__MATERIAL TO PROCESS__.

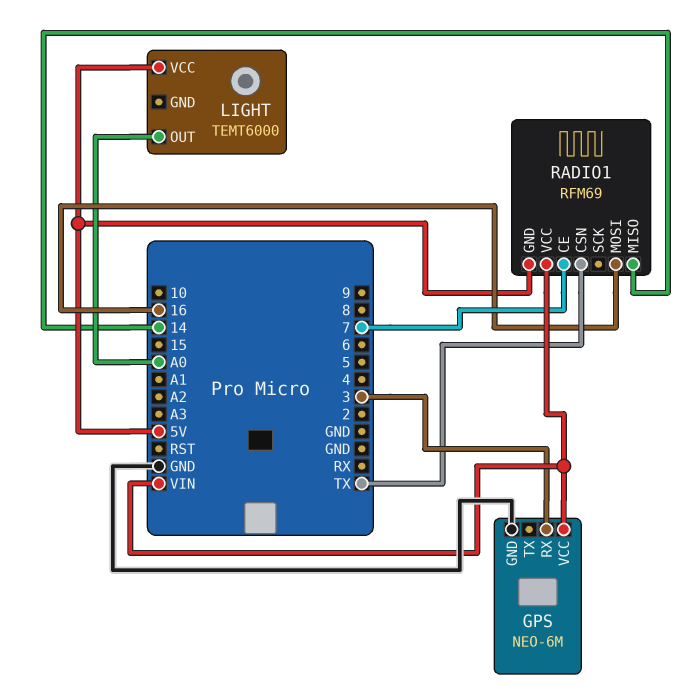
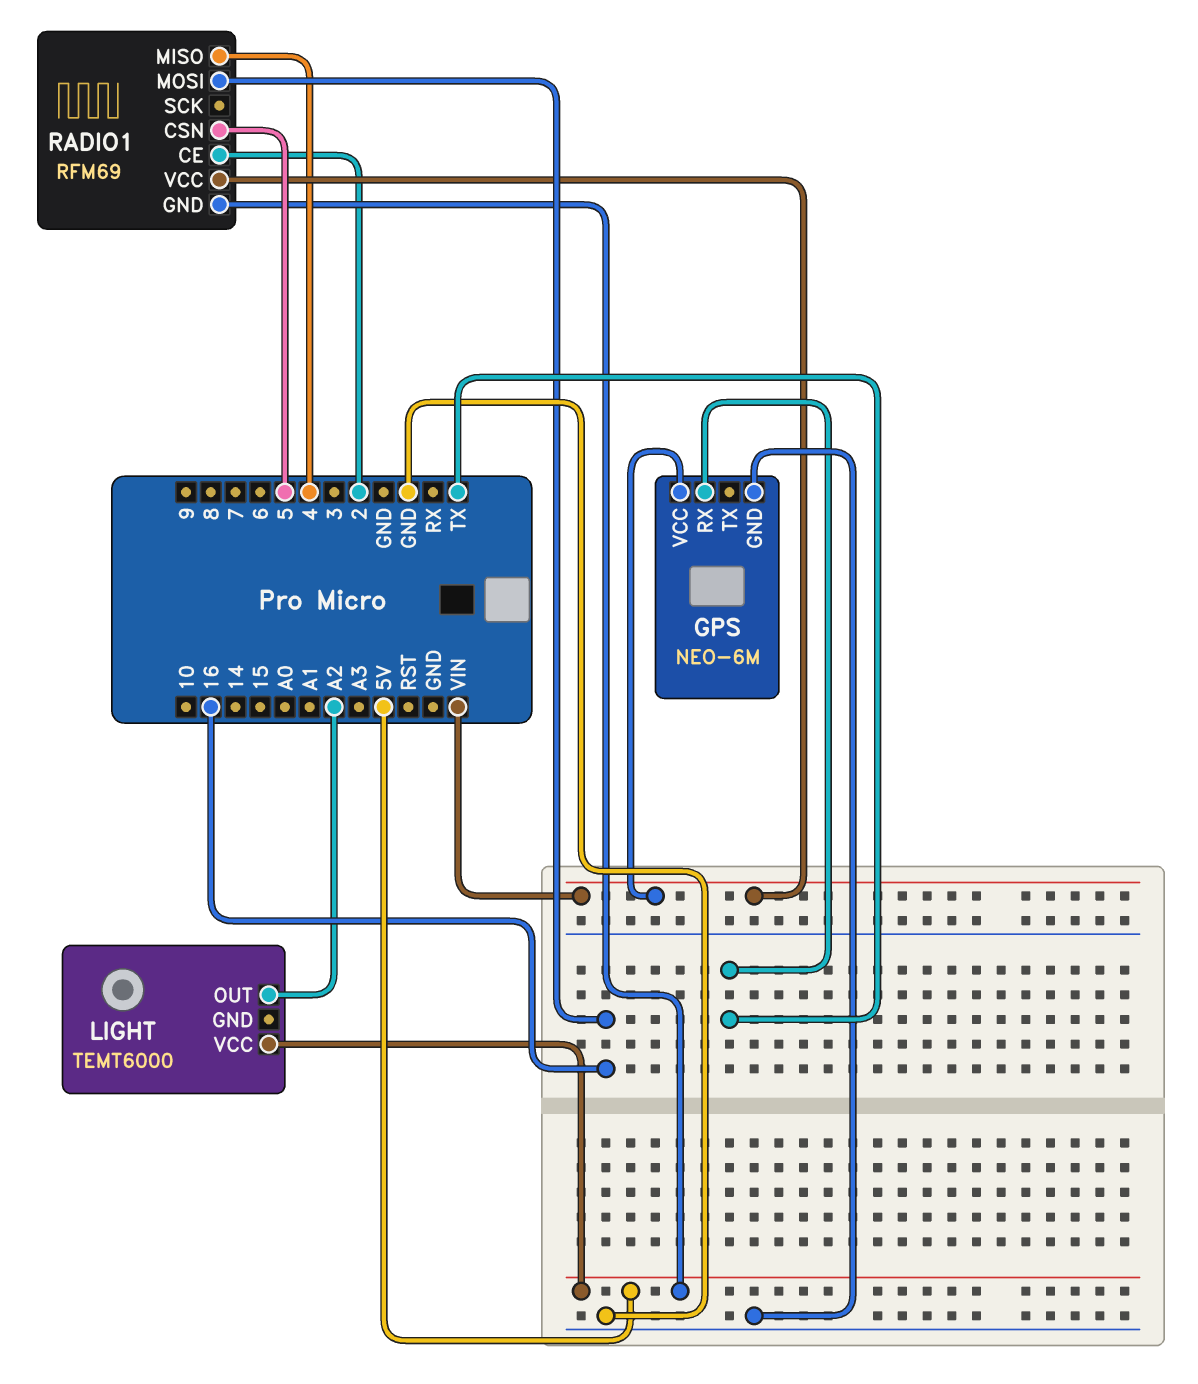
GPS pin RX: 3 -> TX
LIGHT pin OUT: A0 -> A2
RADIO1 pin CE: 7 -> 2
RADIO1 pin CSN: TX -> 5
RADIO1 pin MISO: 14 -> 4

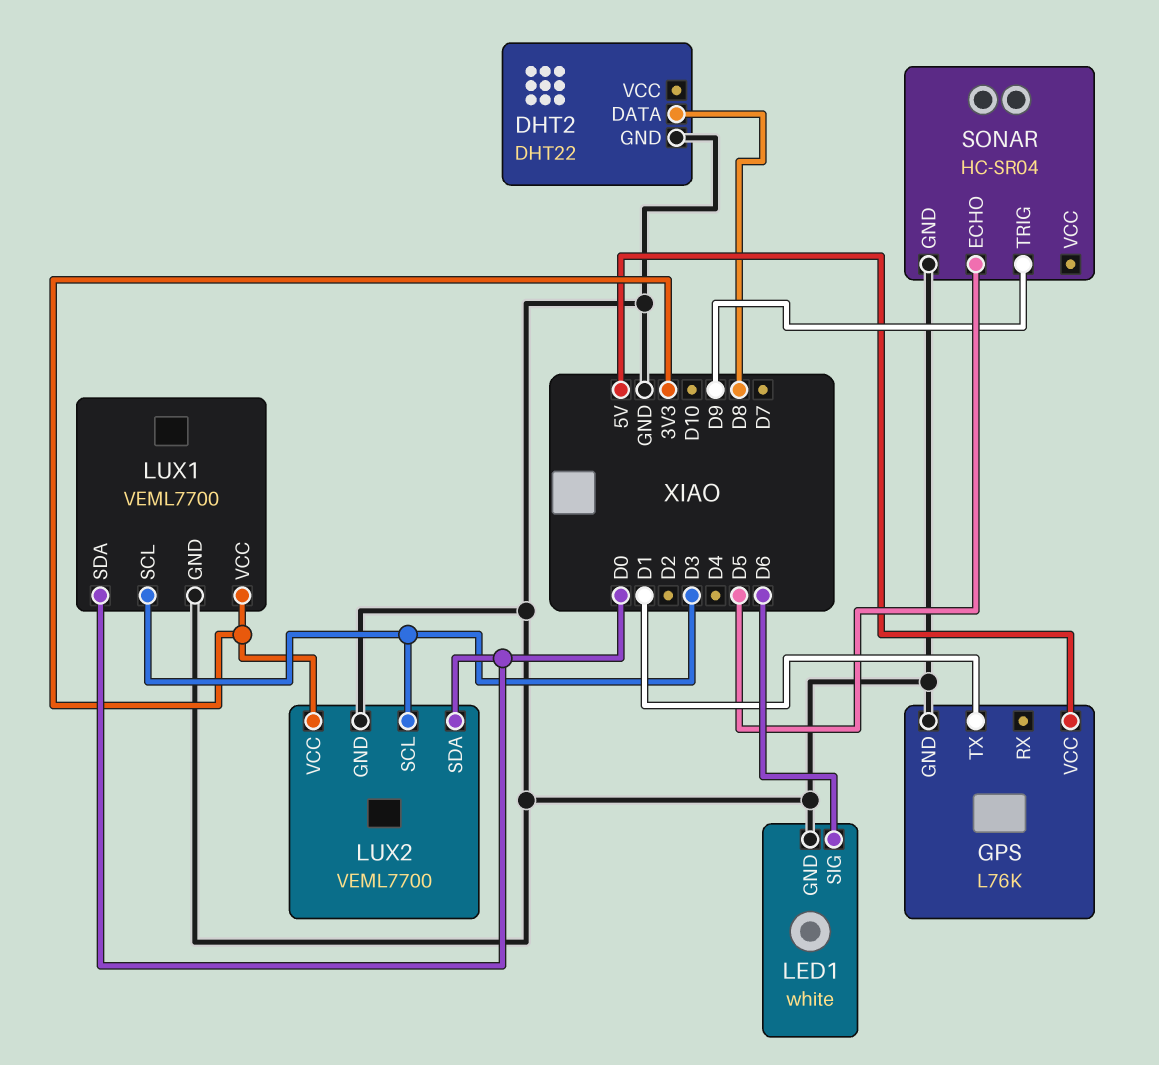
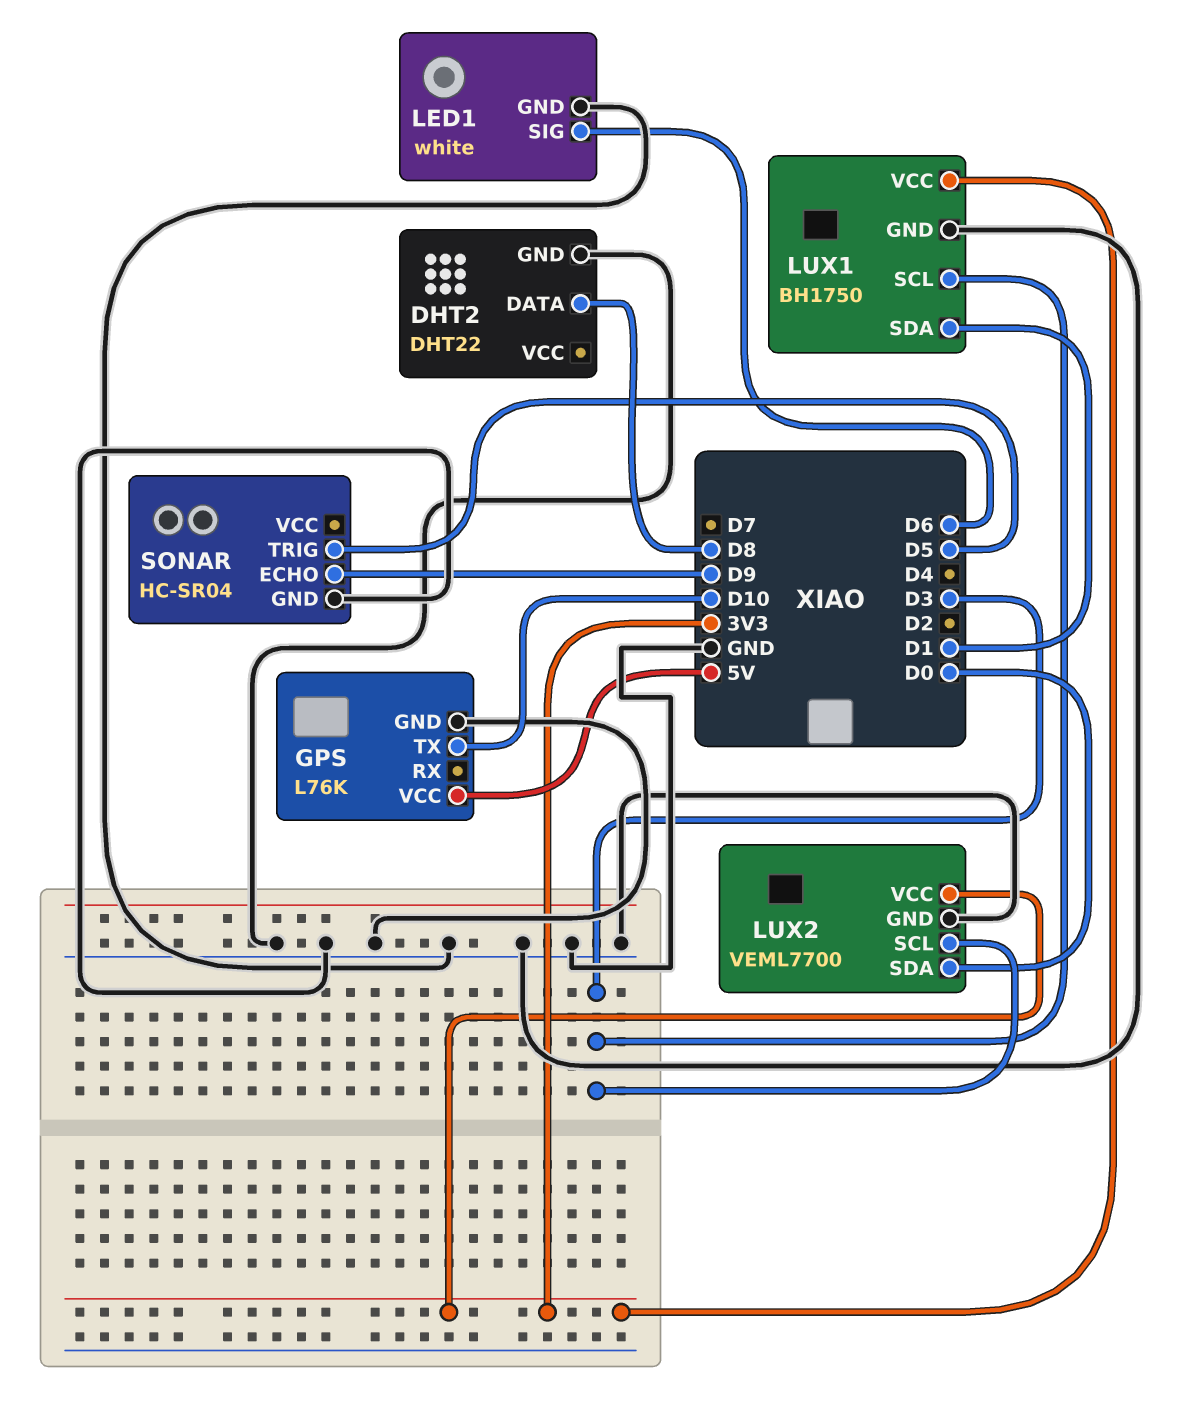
GPS pin TX: D1 -> D10
LUX1: VEML7700 -> BH1750
LUX1 pin SDA: D0 -> D1
SONAR pin ECHO: D5 -> D9
SONAR pin TRIG: D9 -> D5

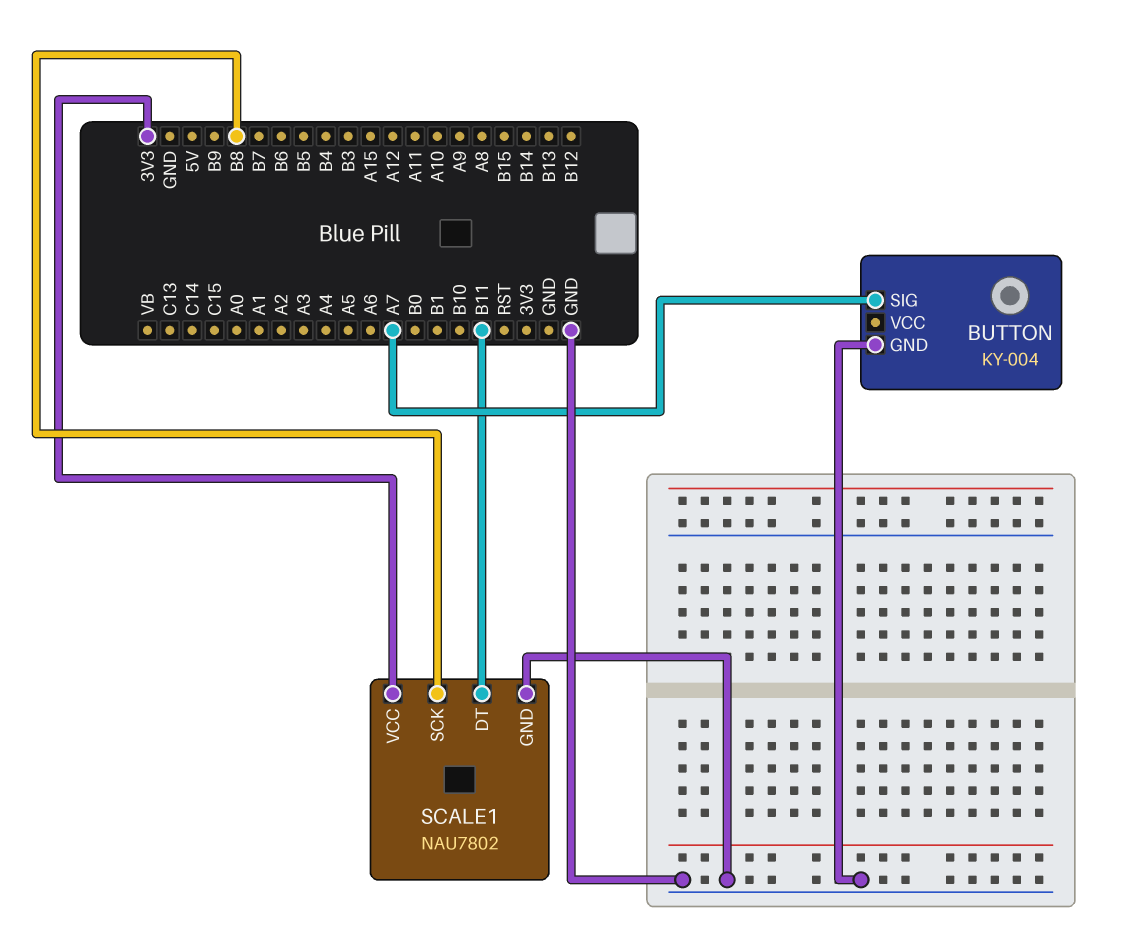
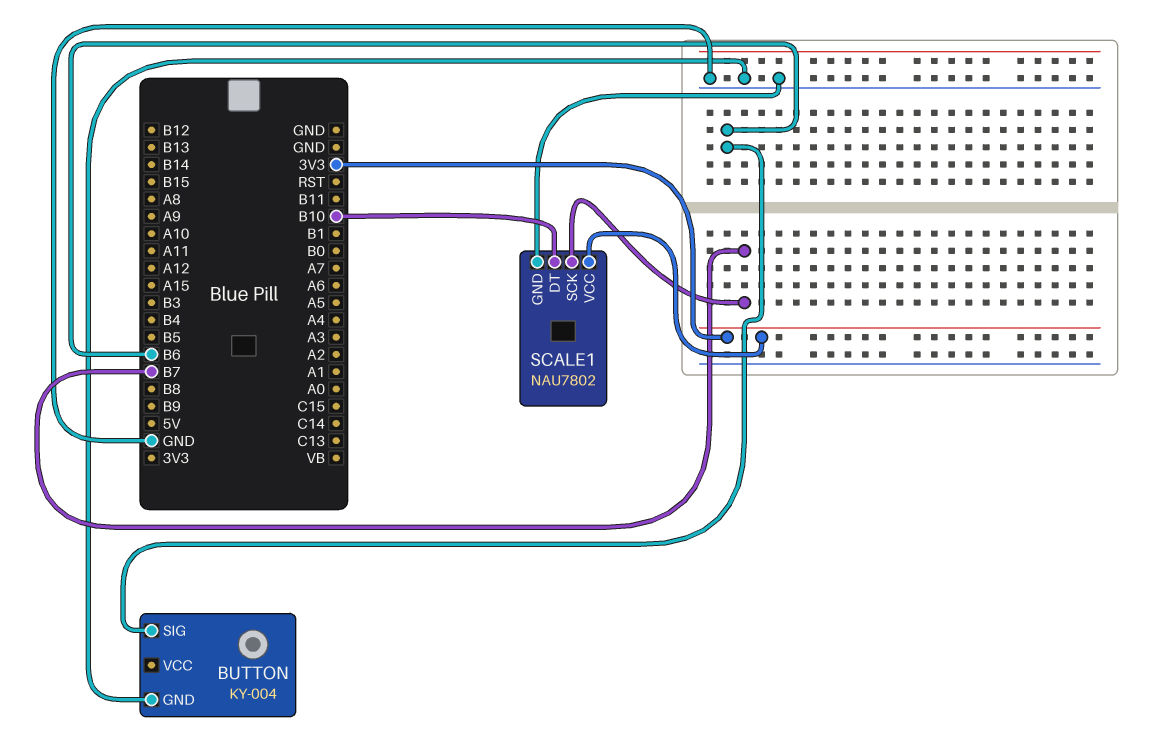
BUTTON pin SIG: A7 -> B6
SCALE1 pin DT: B11 -> B10
SCALE1 pin SCK: B8 -> B7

__WORK INSTRUCTIONS__.
Wherever a picture appears in the records above, skip it and retype everything else exactly.

__SOLVED PROBLEM__.
GPS pin RX: 3 -> TX
LIGHT pin OUT: A0 -> A2
RADIO1 pin CE: 7 -> 2
RADIO1 pin CSN: TX -> 5
RADIO1 pin MISO: 14 -> 4

GPS pin TX: D1 -> D10
LUX1: VEML7700 -> BH1750
LUX1 pin SDA: D0 -> D1
SONAR pin ECHO: D5 -> D9
SONAR pin TRIG: D9 -> D5

BUTTON pin SIG: A7 -> B6
SCALE1 pin DT: B11 -> B10
SCALE1 pin SCK: B8 -> B7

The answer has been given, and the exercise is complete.